- Exercise goal -
Without altering a single word, repeat the records that follow.

Object state comparisons
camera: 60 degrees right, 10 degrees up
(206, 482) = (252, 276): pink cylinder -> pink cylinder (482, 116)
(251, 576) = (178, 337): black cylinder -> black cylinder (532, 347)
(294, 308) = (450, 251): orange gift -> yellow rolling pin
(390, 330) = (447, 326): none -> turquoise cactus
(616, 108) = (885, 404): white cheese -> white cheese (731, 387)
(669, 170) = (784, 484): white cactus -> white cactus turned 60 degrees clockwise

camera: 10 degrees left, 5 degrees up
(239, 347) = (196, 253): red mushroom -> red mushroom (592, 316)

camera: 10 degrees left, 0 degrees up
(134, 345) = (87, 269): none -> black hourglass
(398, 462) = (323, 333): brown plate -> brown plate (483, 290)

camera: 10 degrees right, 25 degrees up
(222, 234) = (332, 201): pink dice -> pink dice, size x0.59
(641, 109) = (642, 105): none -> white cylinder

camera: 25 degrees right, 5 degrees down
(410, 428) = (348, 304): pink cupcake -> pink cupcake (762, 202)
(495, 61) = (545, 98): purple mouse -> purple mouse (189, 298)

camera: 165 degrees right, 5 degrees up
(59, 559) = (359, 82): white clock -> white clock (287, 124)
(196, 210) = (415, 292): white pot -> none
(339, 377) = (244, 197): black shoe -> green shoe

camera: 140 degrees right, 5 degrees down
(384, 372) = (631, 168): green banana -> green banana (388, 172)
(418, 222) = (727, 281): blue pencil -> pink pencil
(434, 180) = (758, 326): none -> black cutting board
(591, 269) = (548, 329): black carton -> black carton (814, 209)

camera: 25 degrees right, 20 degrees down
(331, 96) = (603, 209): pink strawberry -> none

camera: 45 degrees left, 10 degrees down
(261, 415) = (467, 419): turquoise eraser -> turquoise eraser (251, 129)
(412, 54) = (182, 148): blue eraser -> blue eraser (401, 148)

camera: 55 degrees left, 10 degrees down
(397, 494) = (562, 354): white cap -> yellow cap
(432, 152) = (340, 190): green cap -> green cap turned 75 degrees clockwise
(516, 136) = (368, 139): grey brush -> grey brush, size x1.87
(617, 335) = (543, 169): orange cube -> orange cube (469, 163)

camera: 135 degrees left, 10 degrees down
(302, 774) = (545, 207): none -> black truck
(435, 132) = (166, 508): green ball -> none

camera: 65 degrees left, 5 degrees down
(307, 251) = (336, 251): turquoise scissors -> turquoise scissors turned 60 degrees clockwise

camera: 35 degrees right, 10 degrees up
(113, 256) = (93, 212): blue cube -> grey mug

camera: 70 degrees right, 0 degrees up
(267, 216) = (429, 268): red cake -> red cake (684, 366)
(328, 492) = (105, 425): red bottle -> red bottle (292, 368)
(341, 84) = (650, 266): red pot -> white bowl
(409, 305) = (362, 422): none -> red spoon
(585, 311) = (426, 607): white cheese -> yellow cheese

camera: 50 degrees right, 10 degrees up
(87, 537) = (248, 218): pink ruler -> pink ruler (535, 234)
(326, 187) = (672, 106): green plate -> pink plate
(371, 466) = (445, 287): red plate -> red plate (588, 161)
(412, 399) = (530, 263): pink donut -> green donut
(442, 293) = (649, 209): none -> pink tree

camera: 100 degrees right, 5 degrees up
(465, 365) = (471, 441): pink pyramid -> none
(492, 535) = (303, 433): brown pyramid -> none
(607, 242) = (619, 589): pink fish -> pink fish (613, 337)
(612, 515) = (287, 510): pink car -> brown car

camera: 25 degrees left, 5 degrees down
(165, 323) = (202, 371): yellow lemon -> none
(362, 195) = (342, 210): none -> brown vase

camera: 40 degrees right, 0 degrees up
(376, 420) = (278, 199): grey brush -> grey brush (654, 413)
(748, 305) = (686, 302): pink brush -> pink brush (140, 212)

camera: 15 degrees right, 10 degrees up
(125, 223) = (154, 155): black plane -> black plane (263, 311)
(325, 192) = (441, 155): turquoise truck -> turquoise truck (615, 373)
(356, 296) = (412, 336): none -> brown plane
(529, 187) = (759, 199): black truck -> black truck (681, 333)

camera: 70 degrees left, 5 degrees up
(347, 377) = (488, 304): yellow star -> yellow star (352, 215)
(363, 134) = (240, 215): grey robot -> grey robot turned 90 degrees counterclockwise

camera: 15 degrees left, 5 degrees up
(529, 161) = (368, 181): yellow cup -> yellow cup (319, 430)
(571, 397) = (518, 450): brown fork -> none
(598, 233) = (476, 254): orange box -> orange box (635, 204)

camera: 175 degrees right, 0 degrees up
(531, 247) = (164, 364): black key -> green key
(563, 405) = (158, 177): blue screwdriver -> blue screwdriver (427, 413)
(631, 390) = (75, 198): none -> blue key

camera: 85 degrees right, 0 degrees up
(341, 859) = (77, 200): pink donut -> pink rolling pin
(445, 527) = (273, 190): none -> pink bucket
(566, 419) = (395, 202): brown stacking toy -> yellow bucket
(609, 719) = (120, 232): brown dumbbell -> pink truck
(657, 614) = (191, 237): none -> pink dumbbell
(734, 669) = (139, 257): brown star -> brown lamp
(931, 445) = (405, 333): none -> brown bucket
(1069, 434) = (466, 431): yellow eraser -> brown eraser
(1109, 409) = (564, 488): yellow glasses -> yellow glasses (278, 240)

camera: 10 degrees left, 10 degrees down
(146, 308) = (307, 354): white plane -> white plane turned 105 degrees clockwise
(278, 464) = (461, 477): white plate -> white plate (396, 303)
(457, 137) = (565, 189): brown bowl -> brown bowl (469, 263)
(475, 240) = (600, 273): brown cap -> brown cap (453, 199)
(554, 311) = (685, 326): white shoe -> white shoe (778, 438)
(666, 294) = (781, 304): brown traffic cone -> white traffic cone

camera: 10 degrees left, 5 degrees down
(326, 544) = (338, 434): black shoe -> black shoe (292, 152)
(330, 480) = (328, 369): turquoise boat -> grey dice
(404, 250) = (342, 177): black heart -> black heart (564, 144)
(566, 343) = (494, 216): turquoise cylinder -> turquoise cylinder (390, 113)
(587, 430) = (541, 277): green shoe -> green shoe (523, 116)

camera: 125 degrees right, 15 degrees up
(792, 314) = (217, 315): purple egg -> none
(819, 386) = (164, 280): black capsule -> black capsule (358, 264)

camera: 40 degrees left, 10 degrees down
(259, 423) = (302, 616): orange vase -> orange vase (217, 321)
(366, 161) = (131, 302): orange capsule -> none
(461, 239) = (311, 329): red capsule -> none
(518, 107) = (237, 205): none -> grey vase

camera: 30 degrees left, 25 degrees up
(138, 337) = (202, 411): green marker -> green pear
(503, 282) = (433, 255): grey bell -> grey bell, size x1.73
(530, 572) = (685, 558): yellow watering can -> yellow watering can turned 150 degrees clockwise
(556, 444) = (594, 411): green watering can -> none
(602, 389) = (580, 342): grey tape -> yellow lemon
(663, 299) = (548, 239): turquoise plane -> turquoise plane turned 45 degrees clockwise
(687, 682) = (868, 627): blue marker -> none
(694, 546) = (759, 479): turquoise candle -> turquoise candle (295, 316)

- Answer box -
camera: 60 degrees right, 10 degrees up
(206, 482) = (252, 276): pink cylinder -> pink cylinder (482, 116)
(251, 576) = (178, 337): black cylinder -> black cylinder (532, 347)
(294, 308) = (450, 251): orange gift -> yellow rolling pin
(390, 330) = (447, 326): none -> turquoise cactus
(616, 108) = (885, 404): white cheese -> white cheese (731, 387)
(669, 170) = (784, 484): white cactus -> white cactus turned 60 degrees clockwise

camera: 10 degrees left, 5 degrees up
(239, 347) = (196, 253): red mushroom -> red mushroom (592, 316)

camera: 10 degrees left, 0 degrees up
(134, 345) = (87, 269): none -> black hourglass
(398, 462) = (323, 333): brown plate -> brown plate (483, 290)

camera: 10 degrees right, 25 degrees up
(222, 234) = (332, 201): pink dice -> pink dice, size x0.59
(641, 109) = (642, 105): none -> white cylinder

camera: 25 degrees right, 5 degrees down
(410, 428) = (348, 304): pink cupcake -> pink cupcake (762, 202)
(495, 61) = (545, 98): purple mouse -> purple mouse (189, 298)

camera: 165 degrees right, 5 degrees up
(59, 559) = (359, 82): white clock -> white clock (287, 124)
(196, 210) = (415, 292): white pot -> none
(339, 377) = (244, 197): black shoe -> green shoe

camera: 140 degrees right, 5 degrees down
(384, 372) = (631, 168): green banana -> green banana (388, 172)
(418, 222) = (727, 281): blue pencil -> pink pencil
(434, 180) = (758, 326): none -> black cutting board
(591, 269) = (548, 329): black carton -> black carton (814, 209)

camera: 25 degrees right, 20 degrees down
(331, 96) = (603, 209): pink strawberry -> none

camera: 45 degrees left, 10 degrees down
(261, 415) = (467, 419): turquoise eraser -> turquoise eraser (251, 129)
(412, 54) = (182, 148): blue eraser -> blue eraser (401, 148)

camera: 55 degrees left, 10 degrees down
(397, 494) = (562, 354): white cap -> yellow cap
(432, 152) = (340, 190): green cap -> green cap turned 75 degrees clockwise
(516, 136) = (368, 139): grey brush -> grey brush, size x1.87
(617, 335) = (543, 169): orange cube -> orange cube (469, 163)

camera: 135 degrees left, 10 degrees down
(302, 774) = (545, 207): none -> black truck
(435, 132) = (166, 508): green ball -> none

camera: 65 degrees left, 5 degrees down
(307, 251) = (336, 251): turquoise scissors -> turquoise scissors turned 60 degrees clockwise

camera: 35 degrees right, 10 degrees up
(113, 256) = (93, 212): blue cube -> grey mug

camera: 70 degrees right, 0 degrees up
(267, 216) = (429, 268): red cake -> red cake (684, 366)
(328, 492) = (105, 425): red bottle -> red bottle (292, 368)
(341, 84) = (650, 266): red pot -> white bowl
(409, 305) = (362, 422): none -> red spoon
(585, 311) = (426, 607): white cheese -> yellow cheese

camera: 50 degrees right, 10 degrees up
(87, 537) = (248, 218): pink ruler -> pink ruler (535, 234)
(326, 187) = (672, 106): green plate -> pink plate
(371, 466) = (445, 287): red plate -> red plate (588, 161)
(412, 399) = (530, 263): pink donut -> green donut
(442, 293) = (649, 209): none -> pink tree

camera: 100 degrees right, 5 degrees up
(465, 365) = (471, 441): pink pyramid -> none
(492, 535) = (303, 433): brown pyramid -> none
(607, 242) = (619, 589): pink fish -> pink fish (613, 337)
(612, 515) = (287, 510): pink car -> brown car

camera: 25 degrees left, 5 degrees down
(165, 323) = (202, 371): yellow lemon -> none
(362, 195) = (342, 210): none -> brown vase

camera: 40 degrees right, 0 degrees up
(376, 420) = (278, 199): grey brush -> grey brush (654, 413)
(748, 305) = (686, 302): pink brush -> pink brush (140, 212)

camera: 15 degrees right, 10 degrees up
(125, 223) = (154, 155): black plane -> black plane (263, 311)
(325, 192) = (441, 155): turquoise truck -> turquoise truck (615, 373)
(356, 296) = (412, 336): none -> brown plane
(529, 187) = (759, 199): black truck -> black truck (681, 333)

camera: 70 degrees left, 5 degrees up
(347, 377) = (488, 304): yellow star -> yellow star (352, 215)
(363, 134) = (240, 215): grey robot -> grey robot turned 90 degrees counterclockwise

camera: 15 degrees left, 5 degrees up
(529, 161) = (368, 181): yellow cup -> yellow cup (319, 430)
(571, 397) = (518, 450): brown fork -> none
(598, 233) = (476, 254): orange box -> orange box (635, 204)

camera: 175 degrees right, 0 degrees up
(531, 247) = (164, 364): black key -> green key
(563, 405) = (158, 177): blue screwdriver -> blue screwdriver (427, 413)
(631, 390) = (75, 198): none -> blue key

camera: 85 degrees right, 0 degrees up
(341, 859) = (77, 200): pink donut -> pink rolling pin
(445, 527) = (273, 190): none -> pink bucket
(566, 419) = (395, 202): brown stacking toy -> yellow bucket
(609, 719) = (120, 232): brown dumbbell -> pink truck
(657, 614) = (191, 237): none -> pink dumbbell
(734, 669) = (139, 257): brown star -> brown lamp
(931, 445) = (405, 333): none -> brown bucket
(1069, 434) = (466, 431): yellow eraser -> brown eraser
(1109, 409) = (564, 488): yellow glasses -> yellow glasses (278, 240)

camera: 10 degrees left, 10 degrees down
(146, 308) = (307, 354): white plane -> white plane turned 105 degrees clockwise
(278, 464) = (461, 477): white plate -> white plate (396, 303)
(457, 137) = (565, 189): brown bowl -> brown bowl (469, 263)
(475, 240) = (600, 273): brown cap -> brown cap (453, 199)
(554, 311) = (685, 326): white shoe -> white shoe (778, 438)
(666, 294) = (781, 304): brown traffic cone -> white traffic cone

camera: 10 degrees left, 5 degrees down
(326, 544) = (338, 434): black shoe -> black shoe (292, 152)
(330, 480) = (328, 369): turquoise boat -> grey dice
(404, 250) = (342, 177): black heart -> black heart (564, 144)
(566, 343) = (494, 216): turquoise cylinder -> turquoise cylinder (390, 113)
(587, 430) = (541, 277): green shoe -> green shoe (523, 116)

camera: 125 degrees right, 15 degrees up
(792, 314) = (217, 315): purple egg -> none
(819, 386) = (164, 280): black capsule -> black capsule (358, 264)

camera: 40 degrees left, 10 degrees down
(259, 423) = (302, 616): orange vase -> orange vase (217, 321)
(366, 161) = (131, 302): orange capsule -> none
(461, 239) = (311, 329): red capsule -> none
(518, 107) = (237, 205): none -> grey vase

camera: 30 degrees left, 25 degrees up
(138, 337) = (202, 411): green marker -> green pear
(503, 282) = (433, 255): grey bell -> grey bell, size x1.73
(530, 572) = (685, 558): yellow watering can -> yellow watering can turned 150 degrees clockwise
(556, 444) = (594, 411): green watering can -> none
(602, 389) = (580, 342): grey tape -> yellow lemon
(663, 299) = (548, 239): turquoise plane -> turquoise plane turned 45 degrees clockwise
(687, 682) = (868, 627): blue marker -> none
(694, 546) = (759, 479): turquoise candle -> turquoise candle (295, 316)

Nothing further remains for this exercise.